╭─ Information given
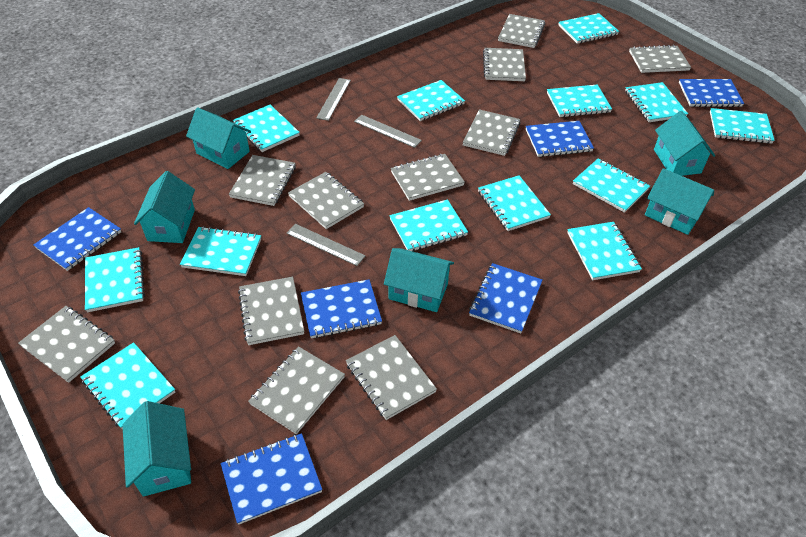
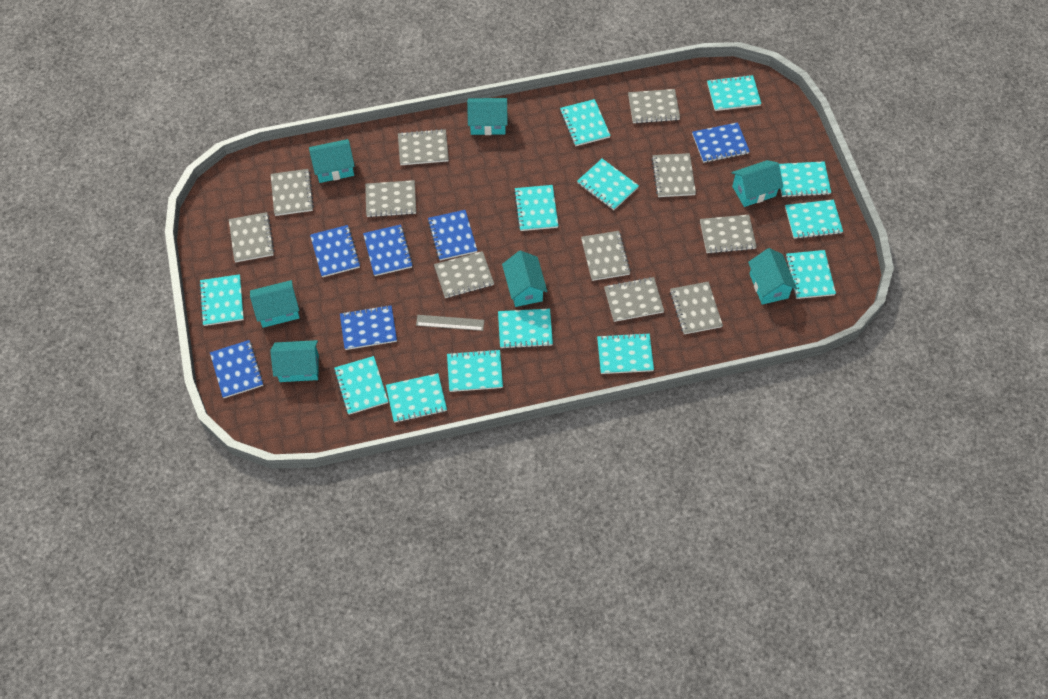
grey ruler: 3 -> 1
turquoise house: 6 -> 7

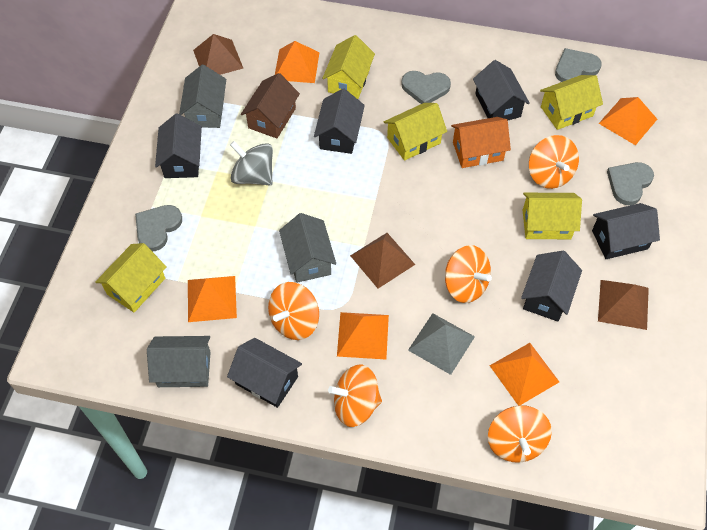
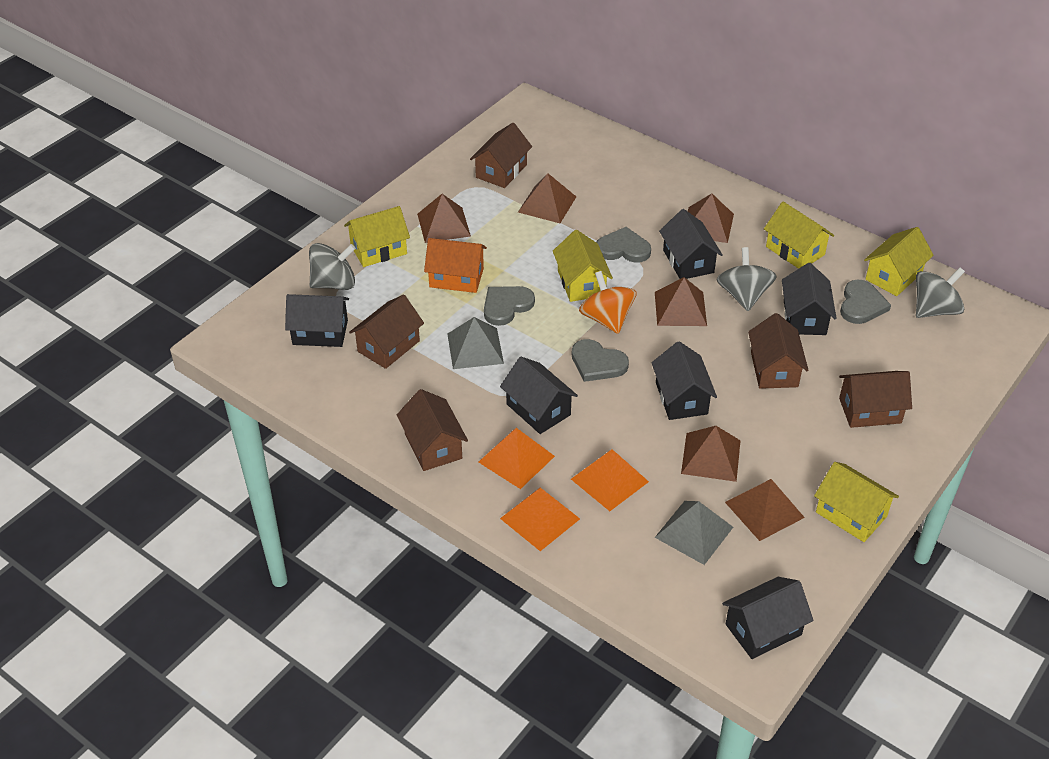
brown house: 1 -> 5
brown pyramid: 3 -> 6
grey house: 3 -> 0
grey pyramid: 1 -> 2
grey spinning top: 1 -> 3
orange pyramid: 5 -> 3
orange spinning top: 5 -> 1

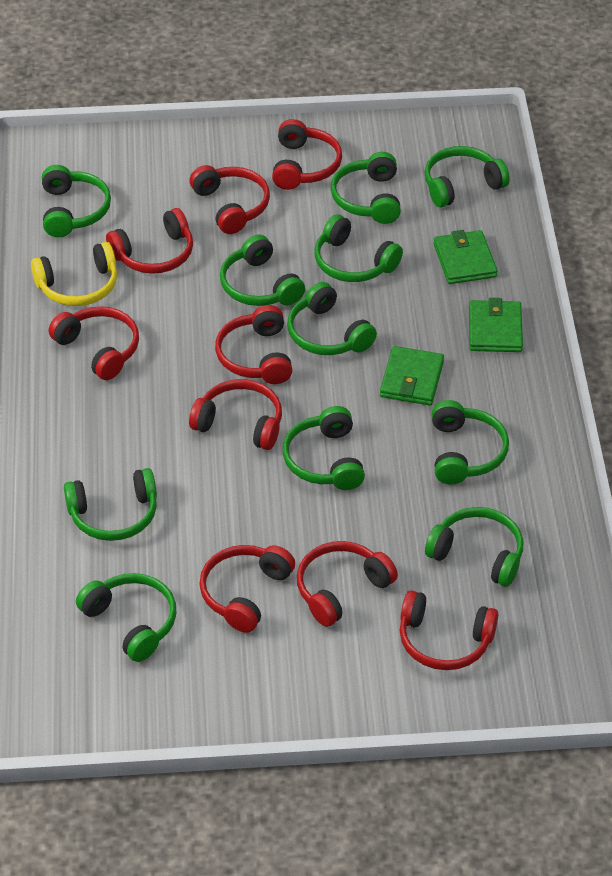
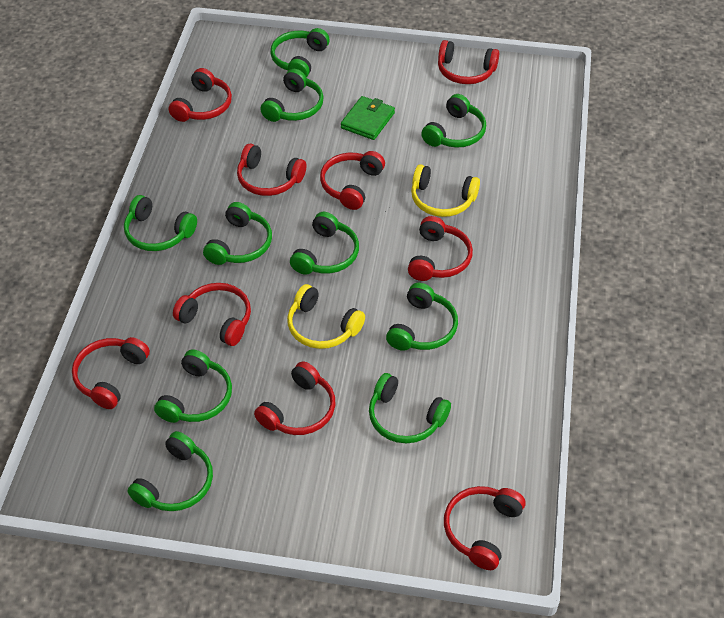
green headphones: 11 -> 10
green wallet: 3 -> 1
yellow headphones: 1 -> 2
╰─
• Work order: Only the count is wanted. Count the lines of the data above that include the string "headphones".

• Reply: 2